╭─ Excerpted records

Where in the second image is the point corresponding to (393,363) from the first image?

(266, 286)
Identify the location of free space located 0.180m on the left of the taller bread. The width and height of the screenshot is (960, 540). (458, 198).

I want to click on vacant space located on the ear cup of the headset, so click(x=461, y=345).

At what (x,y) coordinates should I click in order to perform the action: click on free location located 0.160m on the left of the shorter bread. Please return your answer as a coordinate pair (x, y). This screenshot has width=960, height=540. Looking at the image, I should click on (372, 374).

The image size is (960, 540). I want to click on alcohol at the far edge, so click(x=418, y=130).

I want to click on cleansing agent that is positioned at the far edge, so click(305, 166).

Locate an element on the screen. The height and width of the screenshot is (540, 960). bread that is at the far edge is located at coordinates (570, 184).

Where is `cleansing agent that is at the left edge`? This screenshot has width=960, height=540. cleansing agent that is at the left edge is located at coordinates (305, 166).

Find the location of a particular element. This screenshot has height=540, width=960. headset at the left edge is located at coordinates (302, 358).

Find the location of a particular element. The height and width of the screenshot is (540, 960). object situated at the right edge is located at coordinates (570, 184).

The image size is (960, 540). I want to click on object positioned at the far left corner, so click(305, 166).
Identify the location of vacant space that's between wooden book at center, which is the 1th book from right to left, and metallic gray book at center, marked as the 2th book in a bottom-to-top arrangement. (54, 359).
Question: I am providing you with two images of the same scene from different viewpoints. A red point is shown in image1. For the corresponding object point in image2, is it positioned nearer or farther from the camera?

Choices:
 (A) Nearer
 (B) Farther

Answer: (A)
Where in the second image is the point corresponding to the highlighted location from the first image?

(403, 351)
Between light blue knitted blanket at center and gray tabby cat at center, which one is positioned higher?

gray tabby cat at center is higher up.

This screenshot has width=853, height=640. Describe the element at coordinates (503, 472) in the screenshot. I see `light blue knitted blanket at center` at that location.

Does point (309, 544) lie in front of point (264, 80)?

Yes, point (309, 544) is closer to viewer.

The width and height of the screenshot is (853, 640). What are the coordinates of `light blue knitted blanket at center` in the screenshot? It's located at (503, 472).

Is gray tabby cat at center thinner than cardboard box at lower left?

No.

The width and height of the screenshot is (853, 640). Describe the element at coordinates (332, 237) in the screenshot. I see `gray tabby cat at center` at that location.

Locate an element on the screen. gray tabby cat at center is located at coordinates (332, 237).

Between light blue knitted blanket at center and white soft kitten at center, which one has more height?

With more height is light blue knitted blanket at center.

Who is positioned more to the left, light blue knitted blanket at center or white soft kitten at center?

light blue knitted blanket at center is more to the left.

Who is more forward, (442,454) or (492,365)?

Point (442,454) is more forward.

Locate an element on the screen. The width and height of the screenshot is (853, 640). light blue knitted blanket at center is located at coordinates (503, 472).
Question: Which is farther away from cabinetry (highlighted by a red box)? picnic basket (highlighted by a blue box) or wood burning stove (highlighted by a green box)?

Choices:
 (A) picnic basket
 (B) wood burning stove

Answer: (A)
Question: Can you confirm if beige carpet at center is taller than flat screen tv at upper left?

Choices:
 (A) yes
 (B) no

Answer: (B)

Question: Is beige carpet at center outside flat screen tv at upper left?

╰─

• _Exercise objective_: Copy out all of the records above word for word, with nothing changed.

• _Solution to this problem_:
Where in the second image is the point corresponding to (393,363) from the first image?

(266, 286)
Identify the location of free space located 0.180m on the left of the taller bread. The width and height of the screenshot is (960, 540). (458, 198).

I want to click on vacant space located on the ear cup of the headset, so click(x=461, y=345).

At what (x,y) coordinates should I click in order to perform the action: click on free location located 0.160m on the left of the shorter bread. Please return your answer as a coordinate pair (x, y). This screenshot has width=960, height=540. Looking at the image, I should click on (372, 374).

The image size is (960, 540). I want to click on alcohol at the far edge, so click(x=418, y=130).

I want to click on cleansing agent that is positioned at the far edge, so click(305, 166).

Locate an element on the screen. The height and width of the screenshot is (540, 960). bread that is at the far edge is located at coordinates (570, 184).

Where is `cleansing agent that is at the left edge`? This screenshot has width=960, height=540. cleansing agent that is at the left edge is located at coordinates (305, 166).

Find the location of a particular element. This screenshot has height=540, width=960. headset at the left edge is located at coordinates (302, 358).

Find the location of a particular element. The height and width of the screenshot is (540, 960). object situated at the right edge is located at coordinates (570, 184).

The image size is (960, 540). I want to click on object positioned at the far left corner, so click(305, 166).
Identify the location of vacant space that's between wooden book at center, which is the 1th book from right to left, and metallic gray book at center, marked as the 2th book in a bottom-to-top arrangement. (54, 359).
Question: I am providing you with two images of the same scene from different viewpoints. A red point is shown in image1. For the corresponding object point in image2, is it positioned nearer or farther from the camera?

Choices:
 (A) Nearer
 (B) Farther

Answer: (A)
Where in the second image is the point corresponding to the highlighted location from the first image?

(403, 351)
Between light blue knitted blanket at center and gray tabby cat at center, which one is positioned higher?

gray tabby cat at center is higher up.

This screenshot has width=853, height=640. Describe the element at coordinates (503, 472) in the screenshot. I see `light blue knitted blanket at center` at that location.

Does point (309, 544) lie in front of point (264, 80)?

Yes, point (309, 544) is closer to viewer.

The width and height of the screenshot is (853, 640). What are the coordinates of `light blue knitted blanket at center` in the screenshot? It's located at (503, 472).

Is gray tabby cat at center thinner than cardboard box at lower left?

No.

The width and height of the screenshot is (853, 640). Describe the element at coordinates (332, 237) in the screenshot. I see `gray tabby cat at center` at that location.

Locate an element on the screen. gray tabby cat at center is located at coordinates (332, 237).

Between light blue knitted blanket at center and white soft kitten at center, which one has more height?

With more height is light blue knitted blanket at center.

Who is positioned more to the left, light blue knitted blanket at center or white soft kitten at center?

light blue knitted blanket at center is more to the left.

Who is more forward, (442,454) or (492,365)?

Point (442,454) is more forward.

Locate an element on the screen. The width and height of the screenshot is (853, 640). light blue knitted blanket at center is located at coordinates (503, 472).
Question: Which is farther away from cabinetry (highlighted by a red box)? picnic basket (highlighted by a blue box) or wood burning stove (highlighted by a green box)?

Choices:
 (A) picnic basket
 (B) wood burning stove

Answer: (A)
Question: Can you confirm if beige carpet at center is taller than flat screen tv at upper left?

Choices:
 (A) yes
 (B) no

Answer: (B)

Question: Is beige carpet at center outside flat screen tv at upper left?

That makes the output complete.